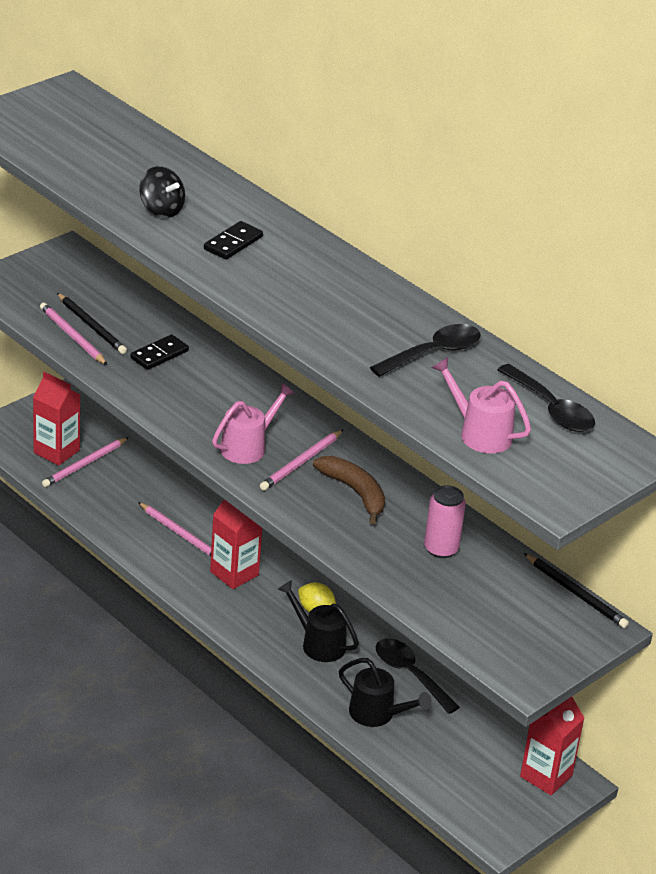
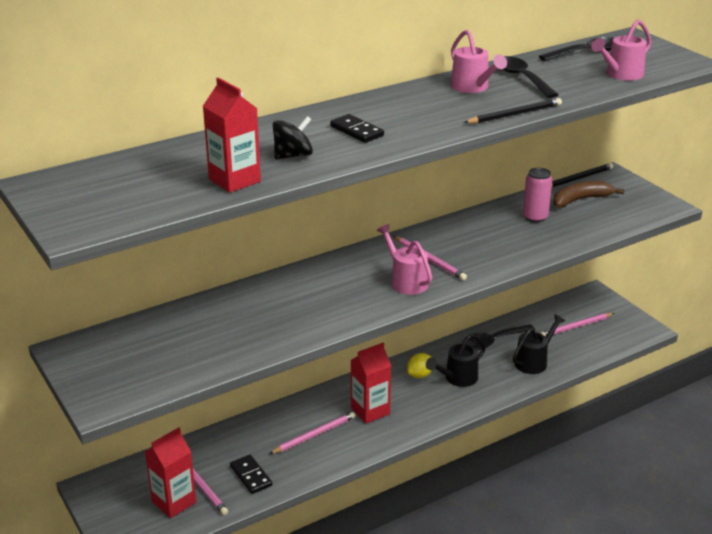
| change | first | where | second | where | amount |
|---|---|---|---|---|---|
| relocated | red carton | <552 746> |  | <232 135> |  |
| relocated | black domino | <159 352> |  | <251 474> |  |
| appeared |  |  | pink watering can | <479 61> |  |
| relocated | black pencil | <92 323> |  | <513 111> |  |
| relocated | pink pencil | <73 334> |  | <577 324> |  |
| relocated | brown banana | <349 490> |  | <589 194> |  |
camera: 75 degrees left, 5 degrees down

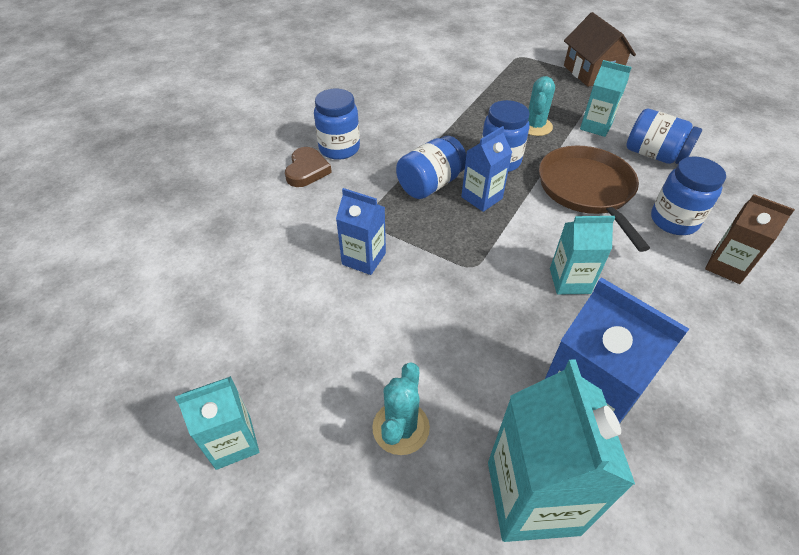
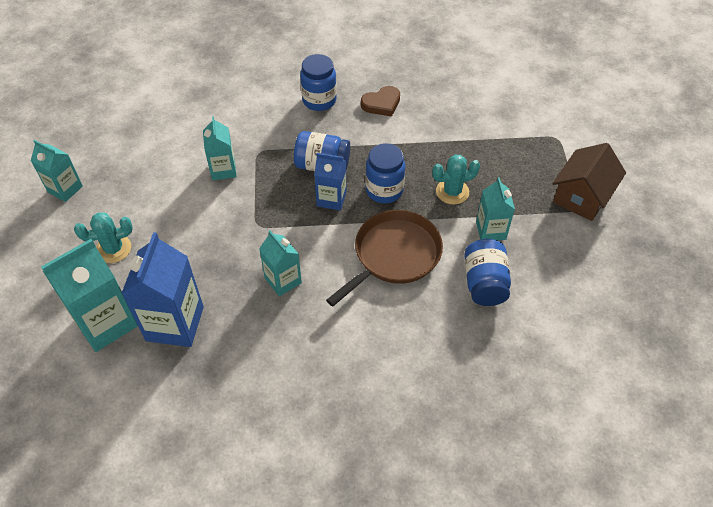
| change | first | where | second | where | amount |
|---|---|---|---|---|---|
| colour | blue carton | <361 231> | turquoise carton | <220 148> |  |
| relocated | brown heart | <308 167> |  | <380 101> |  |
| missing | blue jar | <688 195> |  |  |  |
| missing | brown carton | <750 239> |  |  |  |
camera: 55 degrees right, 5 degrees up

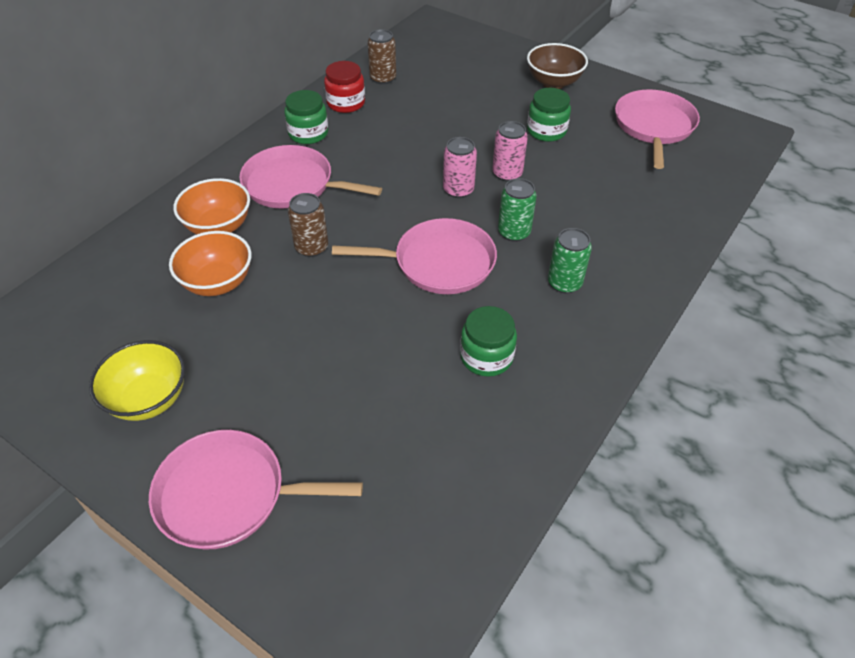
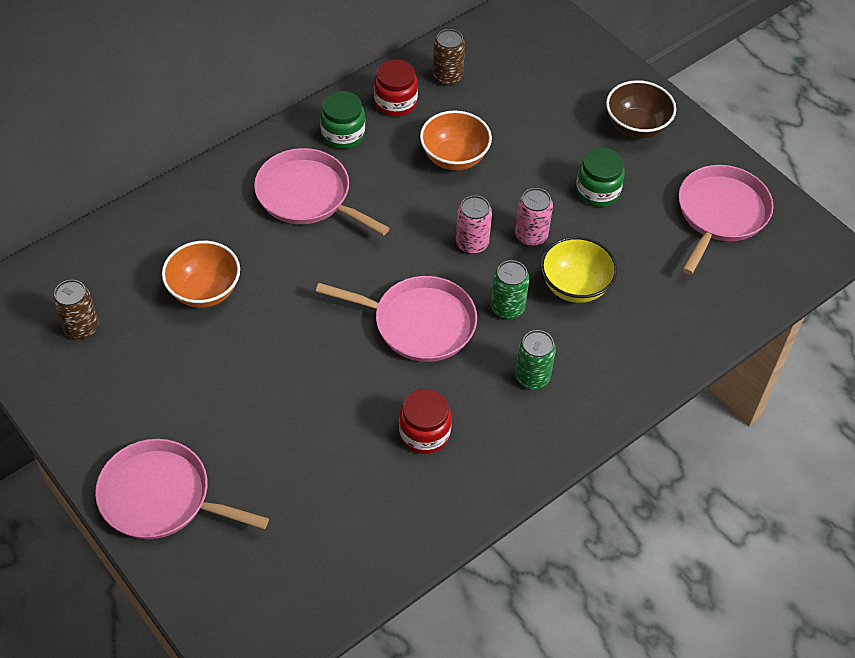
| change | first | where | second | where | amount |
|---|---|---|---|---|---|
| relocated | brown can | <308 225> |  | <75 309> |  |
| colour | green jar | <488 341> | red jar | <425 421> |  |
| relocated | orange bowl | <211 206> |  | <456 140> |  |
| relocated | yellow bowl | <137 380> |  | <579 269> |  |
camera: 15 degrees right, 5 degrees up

■ ■ ■

WHAT TO DO:
Where the line containing "relocated | pink" appears, begin writing out the lines word for word, and continue through the last line of the data, leaving out pictures.

REPLY:
| relocated | pink pencil | <73 334> |  | <577 324> |  |
| relocated | brown banana | <349 490> |  | <589 194> |  |
camera: 75 degrees left, 5 degrees down

| change | first | where | second | where | amount |
|---|---|---|---|---|---|
| colour | blue carton | <361 231> | turquoise carton | <220 148> |  |
| relocated | brown heart | <308 167> |  | <380 101> |  |
| missing | blue jar | <688 195> |  |  |  |
| missing | brown carton | <750 239> |  |  |  |
camera: 55 degrees right, 5 degrees up

| change | first | where | second | where | amount |
|---|---|---|---|---|---|
| relocated | brown can | <308 225> |  | <75 309> |  |
| colour | green jar | <488 341> | red jar | <425 421> |  |
| relocated | orange bowl | <211 206> |  | <456 140> |  |
| relocated | yellow bowl | <137 380> |  | <579 269> |  |
camera: 15 degrees right, 5 degrees up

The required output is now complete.